ASSIGNED TASK: Write every record out again exactly, and keep images out of it.

--- TASK INPUTS Enclosed Below ---

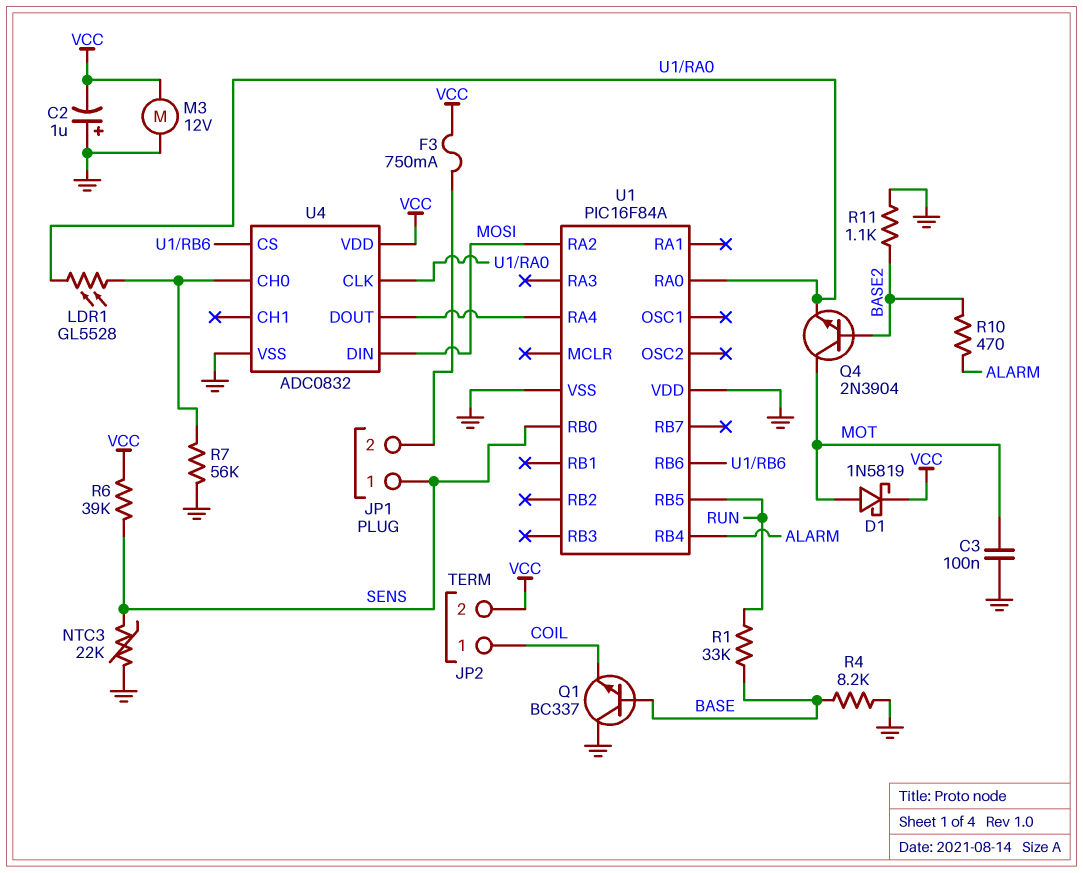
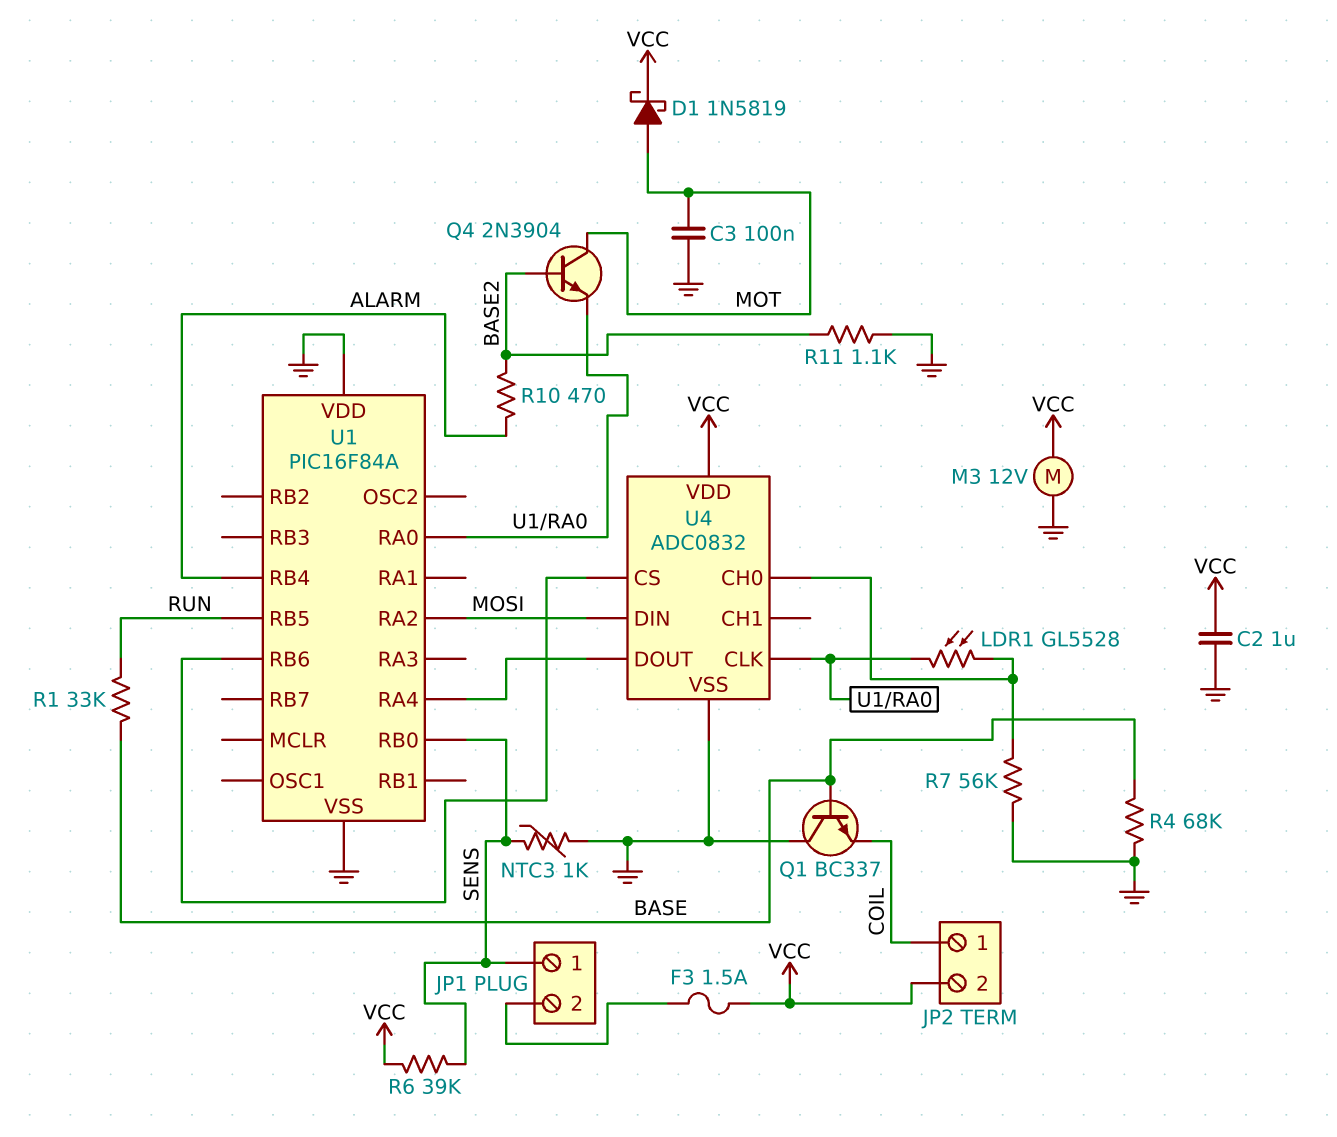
C2: 1uF (plus GND, minus VCC) -> 1uF (GND, VCC)
F3: 750mA (JP1/2, VCC) -> 1.5A (JP1/2, VCC)
NTC3: 22k (GND, SENS) -> 1k (GND, SENS)
R4: 8.2k (BASE, GND) -> 68k (BASE, GND)

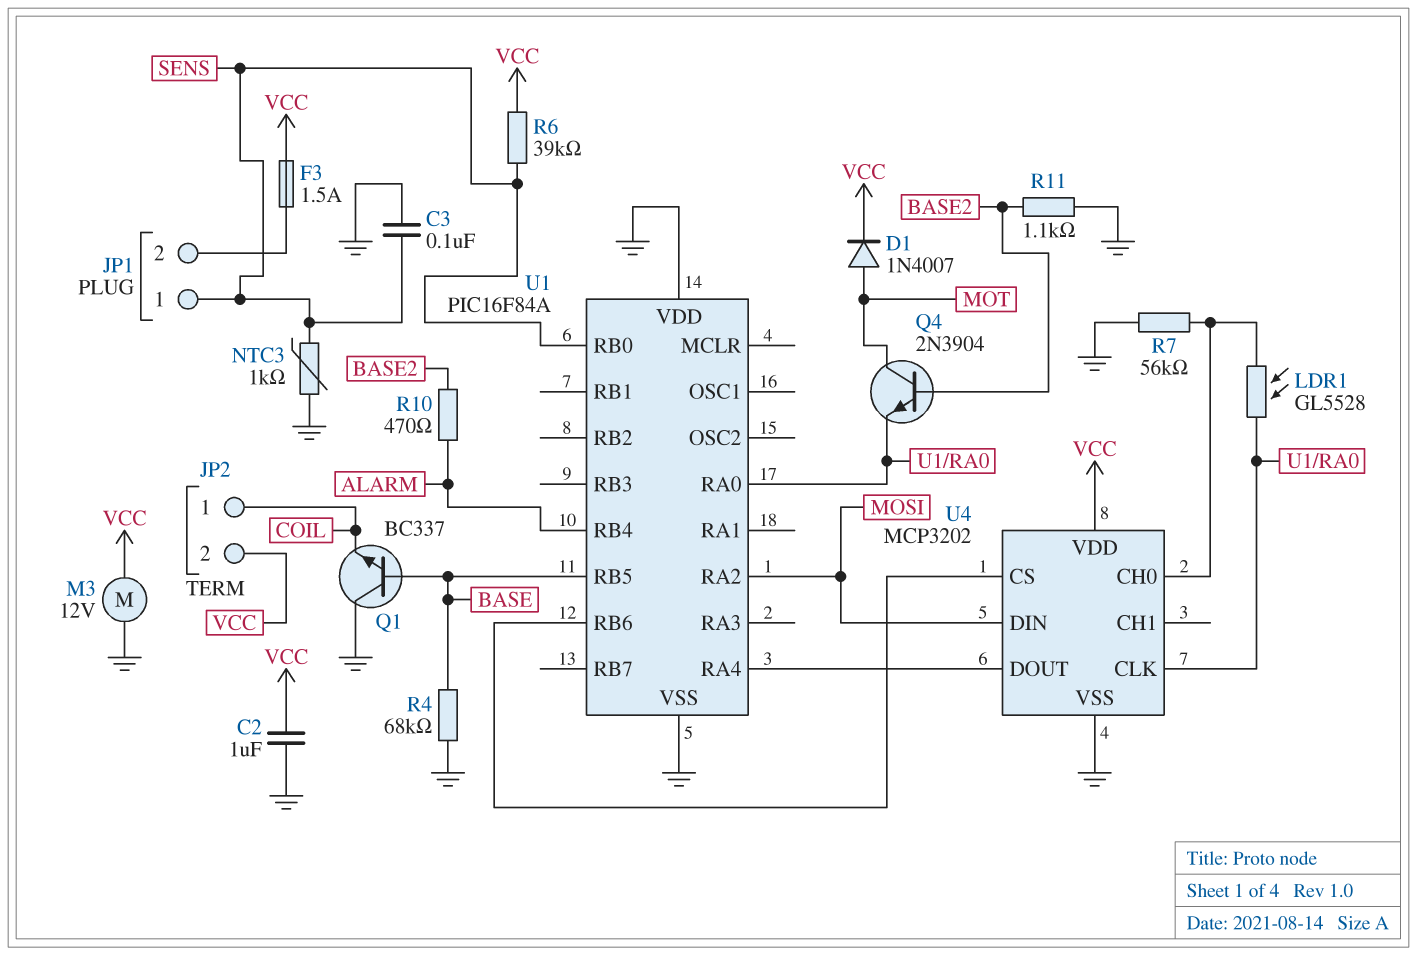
C3: 100nF (GND, MOT) -> 100nF (GND, SENS)
D1: schottky 1N5819 (A MOT, K VCC) -> diode 1N4007 (A MOT, K VCC)
R1: 33k (BASE, RUN) -> none
U1 pin RB5: RUN -> BASE
U4: ADC0832 -> MCP3202

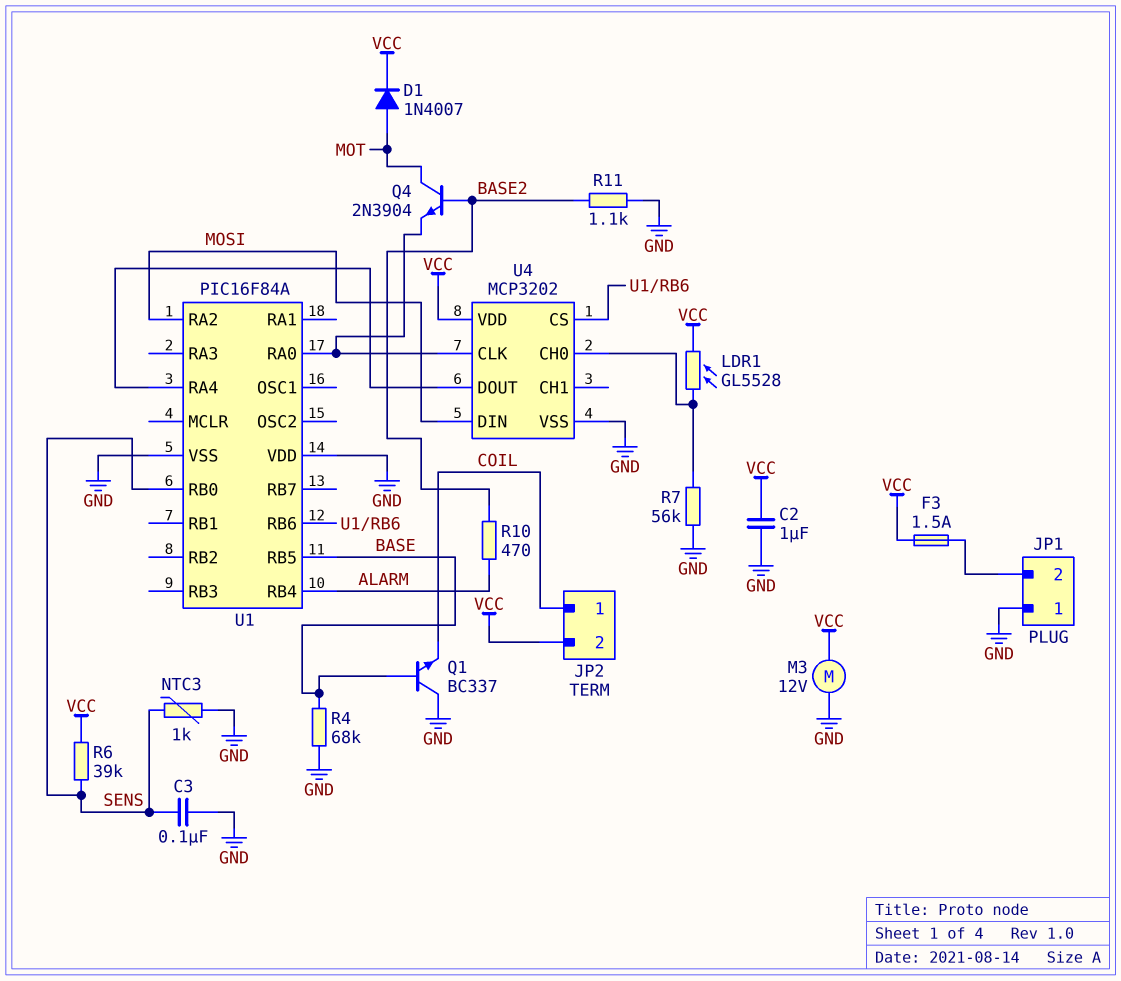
JP1 pin 1: SENS -> GND
LDR1: GL5528 (U1/RA0, U4/CH0) -> GL5528 (U4/CH0, VCC)

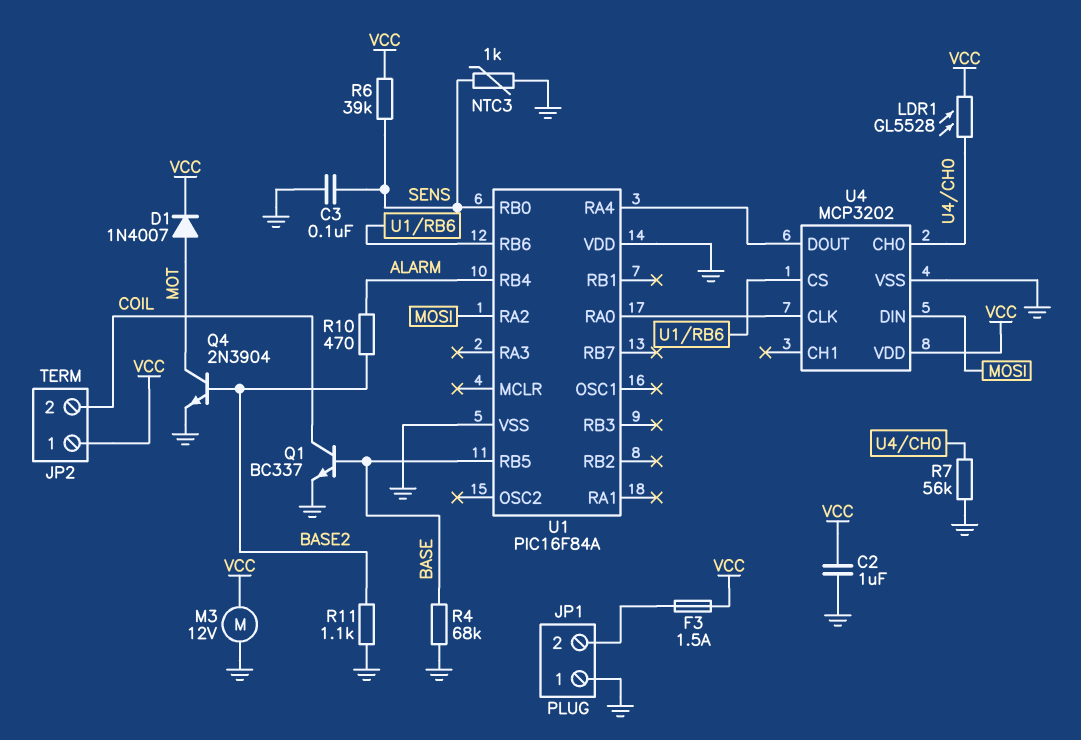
JP2 pin 1: COIL -> VCC
JP2 pin 2: VCC -> COIL
Q1: NPN BC337 (B BASE, C GND, E COIL) -> NPN BC337 (B BASE, C COIL, E GND)
Q4: NPN 2N3904 (B BASE2, C MOT, E U1/RA0) -> NPN 2N3904 (B BASE2, C MOT, E GND)

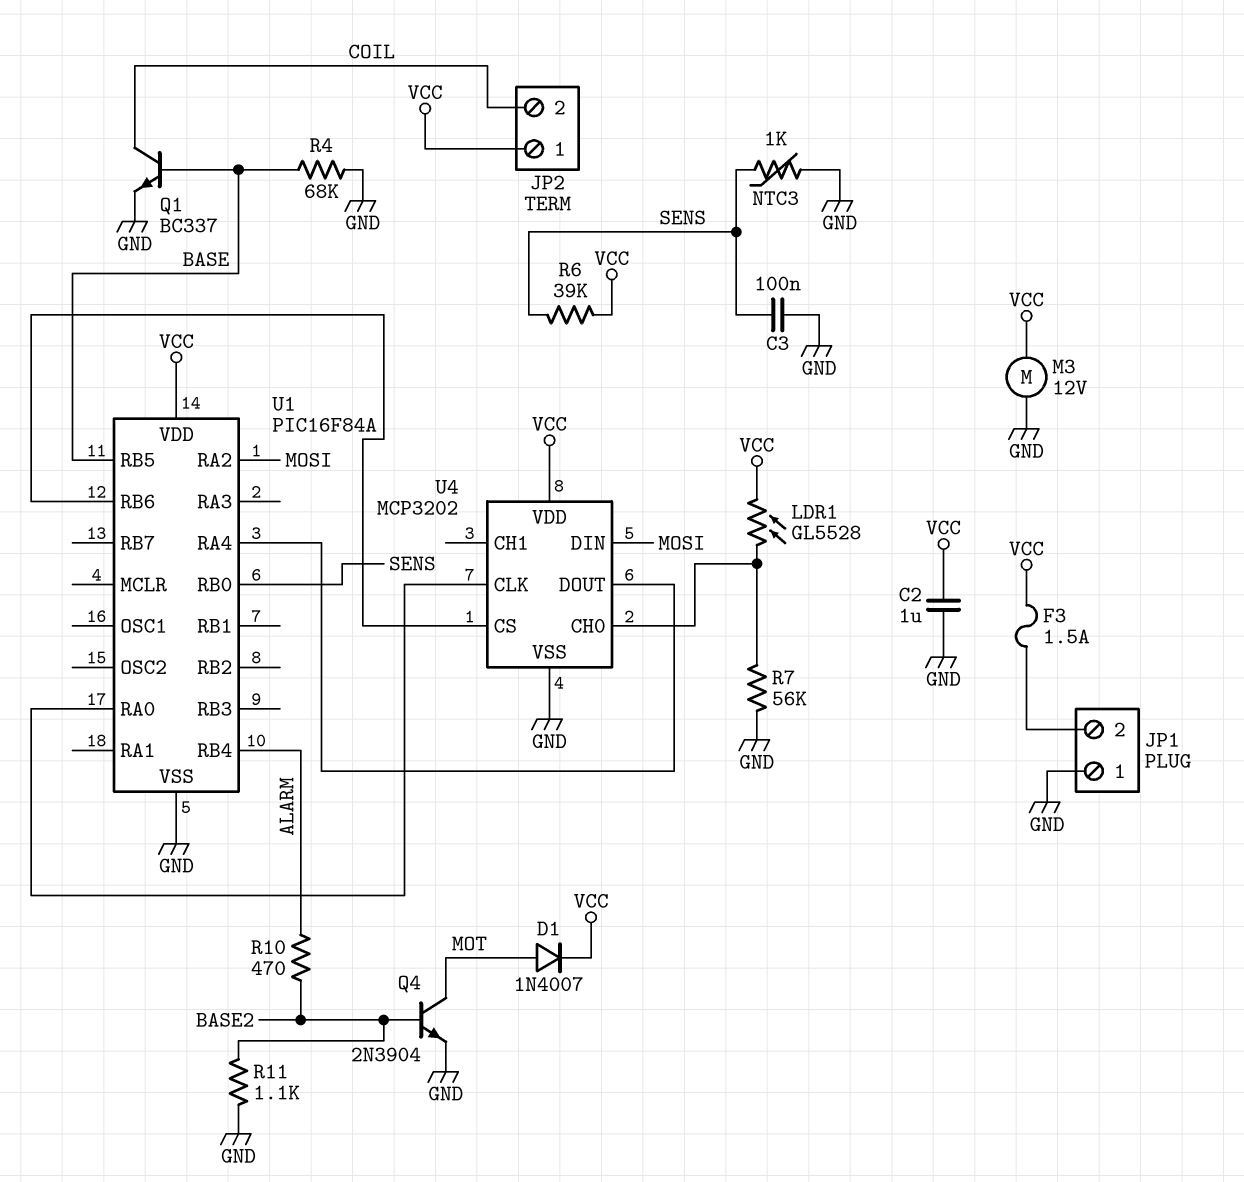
U1 pin VDD: GND -> VCC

--- End of Enclosed TASK INPUTS ---

SOLUTION TO THE PROBLEM:
C2: 1uF (plus GND, minus VCC) -> 1uF (GND, VCC)
F3: 750mA (JP1/2, VCC) -> 1.5A (JP1/2, VCC)
NTC3: 22k (GND, SENS) -> 1k (GND, SENS)
R4: 8.2k (BASE, GND) -> 68k (BASE, GND)

C3: 100nF (GND, MOT) -> 100nF (GND, SENS)
D1: schottky 1N5819 (A MOT, K VCC) -> diode 1N4007 (A MOT, K VCC)
R1: 33k (BASE, RUN) -> none
U1 pin RB5: RUN -> BASE
U4: ADC0832 -> MCP3202

JP1 pin 1: SENS -> GND
LDR1: GL5528 (U1/RA0, U4/CH0) -> GL5528 (U4/CH0, VCC)

JP2 pin 1: COIL -> VCC
JP2 pin 2: VCC -> COIL
Q1: NPN BC337 (B BASE, C GND, E COIL) -> NPN BC337 (B BASE, C COIL, E GND)
Q4: NPN 2N3904 (B BASE2, C MOT, E U1/RA0) -> NPN 2N3904 (B BASE2, C MOT, E GND)

U1 pin VDD: GND -> VCC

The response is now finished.